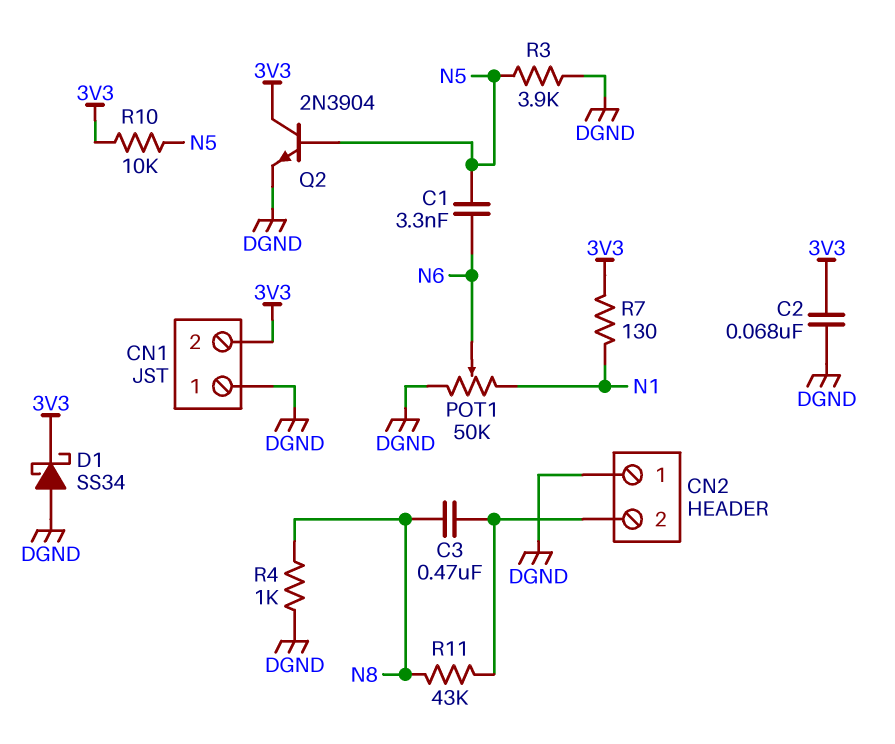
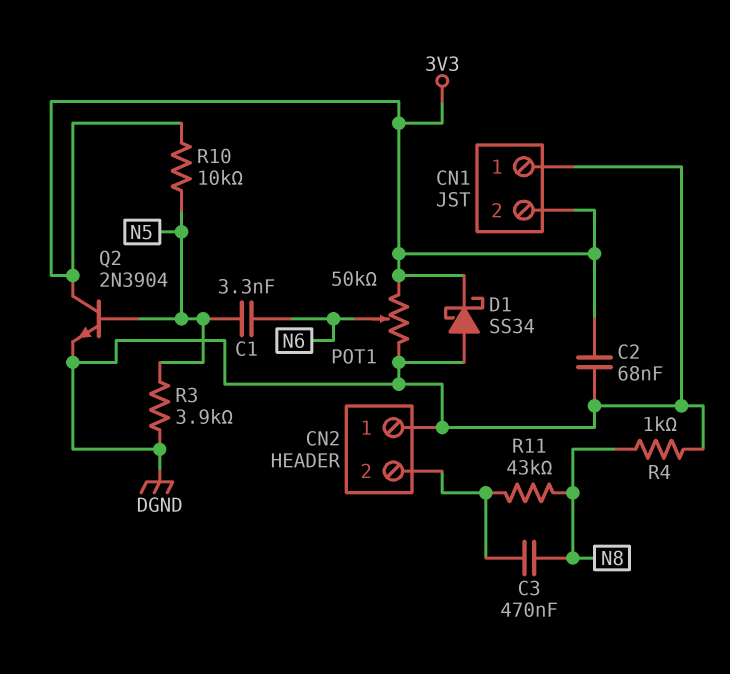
POT1: 50k (DGND, N1, wiper N6) -> 50k (3V3, DGND, wiper N6)
R7: 130 (3V3, N1) -> none

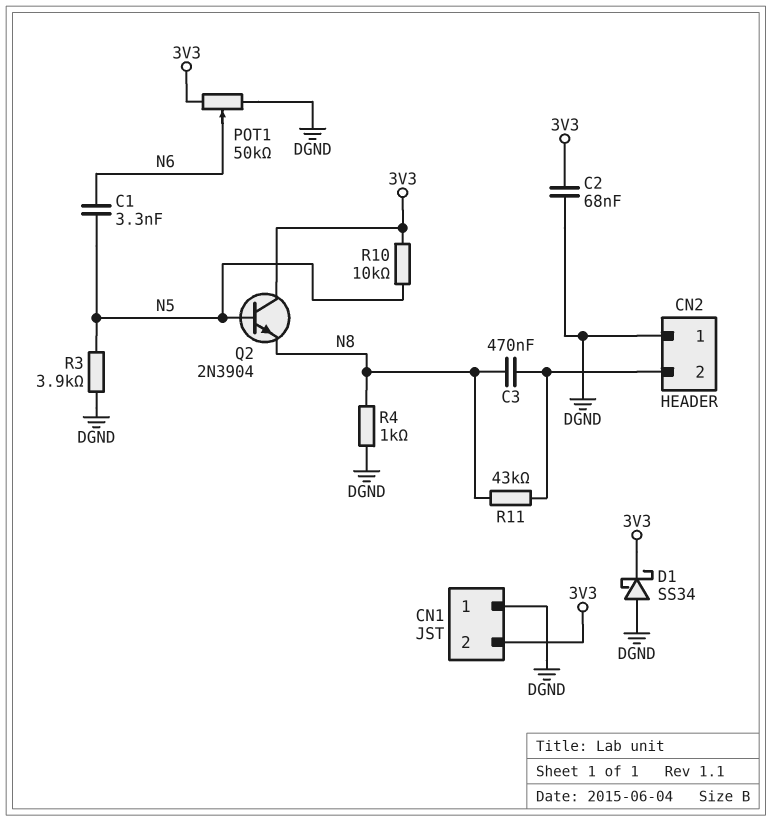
Q2: NPN 2N3904 (B N5, C 3V3, E DGND) -> NPN 2N3904 (B N5, C 3V3, E N8)

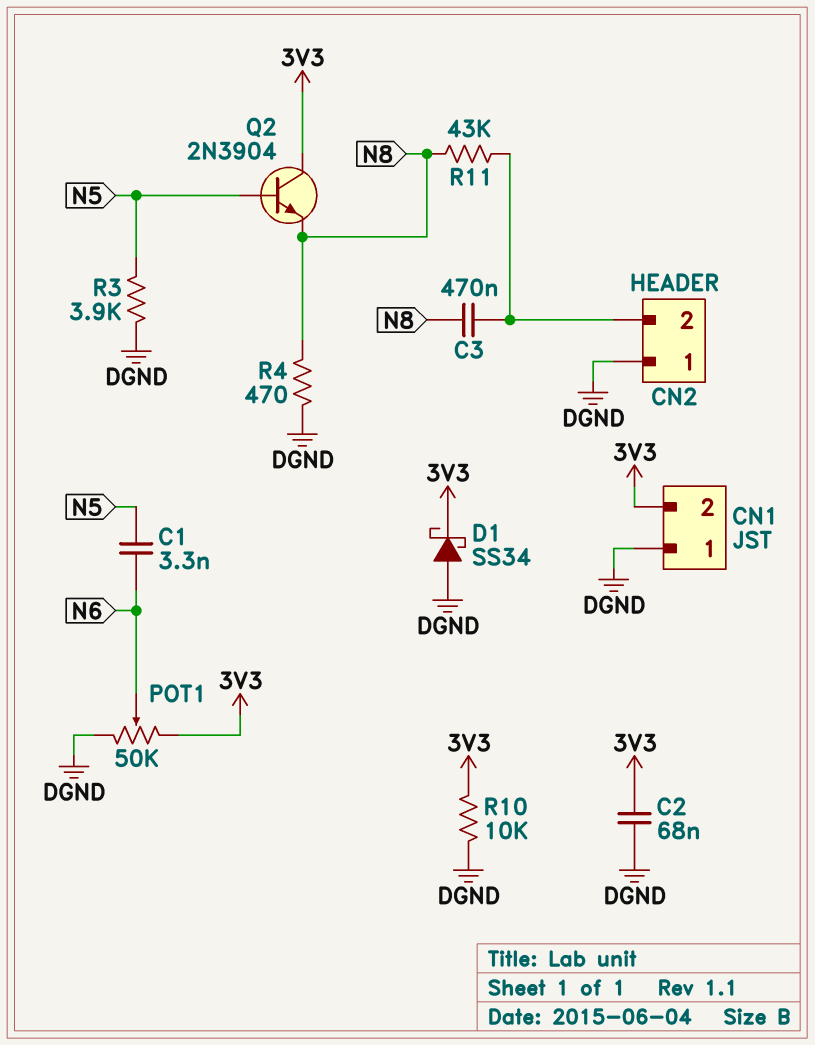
R4: 1k (DGND, N8) -> 470 (DGND, N8)
R10: 10k (3V3, N5) -> 10k (3V3, DGND)

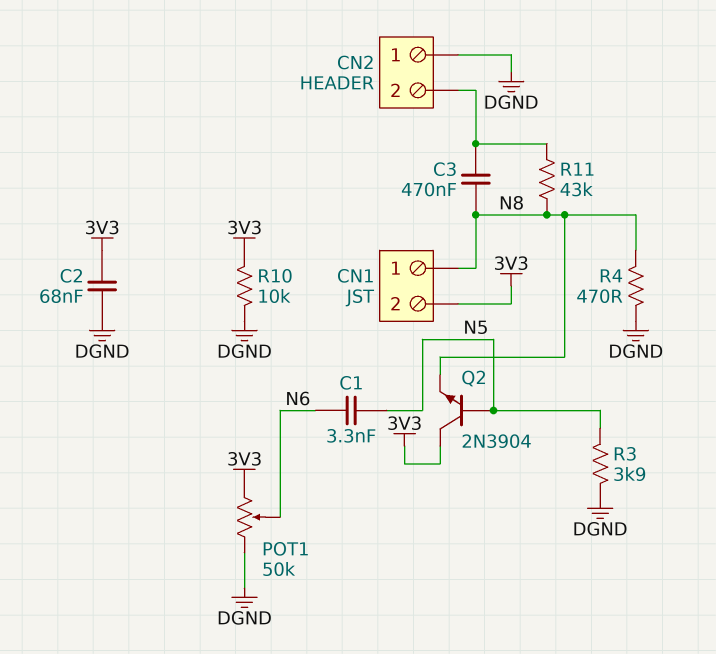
CN1 pin 1: DGND -> N8
D1: schottky SS34 (A DGND, K 3V3) -> none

> **Task directions**:
Leave out the pictures, and retype exactly the lines from the one containing "R10: 10k (3V3, N5) -> 10k (3V3, DGND)" through the last line of the data above, no more and no less.

> **Your response**:
R10: 10k (3V3, N5) -> 10k (3V3, DGND)

CN1 pin 1: DGND -> N8
D1: schottky SS34 (A DGND, K 3V3) -> none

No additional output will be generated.